Task details → Please pull out every row below that contains the word "Provide" and copy each one in full.

Dataset →

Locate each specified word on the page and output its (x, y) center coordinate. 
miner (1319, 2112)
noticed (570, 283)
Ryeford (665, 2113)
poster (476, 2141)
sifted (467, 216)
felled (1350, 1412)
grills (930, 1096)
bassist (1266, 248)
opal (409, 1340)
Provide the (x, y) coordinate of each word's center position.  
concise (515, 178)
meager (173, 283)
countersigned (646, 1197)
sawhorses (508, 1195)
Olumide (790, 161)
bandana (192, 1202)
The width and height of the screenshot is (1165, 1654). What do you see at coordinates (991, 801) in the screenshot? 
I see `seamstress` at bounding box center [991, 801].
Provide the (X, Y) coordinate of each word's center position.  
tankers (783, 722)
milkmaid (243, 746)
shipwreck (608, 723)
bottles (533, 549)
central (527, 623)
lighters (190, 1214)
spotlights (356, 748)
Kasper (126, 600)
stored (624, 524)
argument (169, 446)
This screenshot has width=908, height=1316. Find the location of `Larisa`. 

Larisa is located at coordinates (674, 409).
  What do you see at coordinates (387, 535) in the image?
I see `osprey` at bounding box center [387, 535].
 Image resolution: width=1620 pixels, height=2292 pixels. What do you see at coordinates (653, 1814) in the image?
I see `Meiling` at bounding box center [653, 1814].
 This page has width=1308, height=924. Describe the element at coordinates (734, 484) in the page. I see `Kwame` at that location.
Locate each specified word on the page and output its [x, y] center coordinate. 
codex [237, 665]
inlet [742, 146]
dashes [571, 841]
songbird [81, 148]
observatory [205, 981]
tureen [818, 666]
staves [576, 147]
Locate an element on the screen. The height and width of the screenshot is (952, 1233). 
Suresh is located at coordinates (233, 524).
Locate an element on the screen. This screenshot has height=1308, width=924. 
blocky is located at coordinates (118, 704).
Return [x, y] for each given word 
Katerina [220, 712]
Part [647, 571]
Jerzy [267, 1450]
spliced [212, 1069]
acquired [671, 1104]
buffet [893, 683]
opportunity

Full output →
Provide the (x, y) coordinate of each word's center position.  
Provide the (X, Y) coordinate of each word's center position.  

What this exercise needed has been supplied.